--- WHAT THE TASK ASKS ---
Output the data below line for line, exactly, up to and including the line where "pink rectangle: (73, 73) -> (48, 42), moved" appears.

--- SUPPLIED INFORMATION ---
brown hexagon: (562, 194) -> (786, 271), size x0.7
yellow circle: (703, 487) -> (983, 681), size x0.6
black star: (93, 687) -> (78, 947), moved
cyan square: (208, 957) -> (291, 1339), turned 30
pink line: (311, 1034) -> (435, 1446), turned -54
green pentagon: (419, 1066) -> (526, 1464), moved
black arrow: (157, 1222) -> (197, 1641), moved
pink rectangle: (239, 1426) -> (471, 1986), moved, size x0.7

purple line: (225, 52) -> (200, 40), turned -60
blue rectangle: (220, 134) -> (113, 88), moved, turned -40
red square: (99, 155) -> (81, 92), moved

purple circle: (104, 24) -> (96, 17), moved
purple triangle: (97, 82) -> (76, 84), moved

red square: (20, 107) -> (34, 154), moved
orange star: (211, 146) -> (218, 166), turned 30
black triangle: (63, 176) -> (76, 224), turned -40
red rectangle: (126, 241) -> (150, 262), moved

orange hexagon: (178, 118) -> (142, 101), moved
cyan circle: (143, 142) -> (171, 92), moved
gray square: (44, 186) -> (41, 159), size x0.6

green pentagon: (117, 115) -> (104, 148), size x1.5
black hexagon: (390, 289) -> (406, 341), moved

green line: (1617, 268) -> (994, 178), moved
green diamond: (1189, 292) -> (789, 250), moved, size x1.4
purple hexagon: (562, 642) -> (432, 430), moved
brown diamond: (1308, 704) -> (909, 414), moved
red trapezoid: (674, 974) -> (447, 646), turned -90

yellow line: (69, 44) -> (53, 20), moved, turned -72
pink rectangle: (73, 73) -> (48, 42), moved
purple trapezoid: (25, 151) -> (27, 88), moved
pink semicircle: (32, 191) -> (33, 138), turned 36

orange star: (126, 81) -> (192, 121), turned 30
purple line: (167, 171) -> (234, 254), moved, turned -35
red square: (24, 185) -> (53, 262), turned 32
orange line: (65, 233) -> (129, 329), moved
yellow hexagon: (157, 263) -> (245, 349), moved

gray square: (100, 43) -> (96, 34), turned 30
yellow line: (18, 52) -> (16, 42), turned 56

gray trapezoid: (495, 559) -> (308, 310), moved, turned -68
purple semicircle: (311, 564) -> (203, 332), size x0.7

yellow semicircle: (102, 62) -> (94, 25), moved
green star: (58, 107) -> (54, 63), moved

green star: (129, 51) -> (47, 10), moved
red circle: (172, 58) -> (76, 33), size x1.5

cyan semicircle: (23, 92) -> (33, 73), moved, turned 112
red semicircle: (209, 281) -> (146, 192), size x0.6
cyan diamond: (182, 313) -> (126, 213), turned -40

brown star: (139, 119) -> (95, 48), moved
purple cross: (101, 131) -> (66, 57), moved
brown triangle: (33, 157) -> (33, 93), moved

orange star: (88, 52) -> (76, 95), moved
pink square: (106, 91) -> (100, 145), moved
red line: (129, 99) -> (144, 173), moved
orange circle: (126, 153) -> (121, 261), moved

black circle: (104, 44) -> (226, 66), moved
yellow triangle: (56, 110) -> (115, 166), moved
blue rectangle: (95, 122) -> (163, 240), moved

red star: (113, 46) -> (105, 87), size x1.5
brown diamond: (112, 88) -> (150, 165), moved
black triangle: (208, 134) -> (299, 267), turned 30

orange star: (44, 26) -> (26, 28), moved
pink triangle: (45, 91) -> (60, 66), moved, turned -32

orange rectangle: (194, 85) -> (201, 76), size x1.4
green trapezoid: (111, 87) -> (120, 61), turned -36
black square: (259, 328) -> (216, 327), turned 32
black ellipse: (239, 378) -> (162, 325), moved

--- RESULT ---
brown hexagon: (562, 194) -> (786, 271), size x0.7
yellow circle: (703, 487) -> (983, 681), size x0.6
black star: (93, 687) -> (78, 947), moved
cyan square: (208, 957) -> (291, 1339), turned 30
pink line: (311, 1034) -> (435, 1446), turned -54
green pentagon: (419, 1066) -> (526, 1464), moved
black arrow: (157, 1222) -> (197, 1641), moved
pink rectangle: (239, 1426) -> (471, 1986), moved, size x0.7

purple line: (225, 52) -> (200, 40), turned -60
blue rectangle: (220, 134) -> (113, 88), moved, turned -40
red square: (99, 155) -> (81, 92), moved

purple circle: (104, 24) -> (96, 17), moved
purple triangle: (97, 82) -> (76, 84), moved

red square: (20, 107) -> (34, 154), moved
orange star: (211, 146) -> (218, 166), turned 30
black triangle: (63, 176) -> (76, 224), turned -40
red rectangle: (126, 241) -> (150, 262), moved

orange hexagon: (178, 118) -> (142, 101), moved
cyan circle: (143, 142) -> (171, 92), moved
gray square: (44, 186) -> (41, 159), size x0.6

green pentagon: (117, 115) -> (104, 148), size x1.5
black hexagon: (390, 289) -> (406, 341), moved

green line: (1617, 268) -> (994, 178), moved
green diamond: (1189, 292) -> (789, 250), moved, size x1.4
purple hexagon: (562, 642) -> (432, 430), moved
brown diamond: (1308, 704) -> (909, 414), moved
red trapezoid: (674, 974) -> (447, 646), turned -90

yellow line: (69, 44) -> (53, 20), moved, turned -72
pink rectangle: (73, 73) -> (48, 42), moved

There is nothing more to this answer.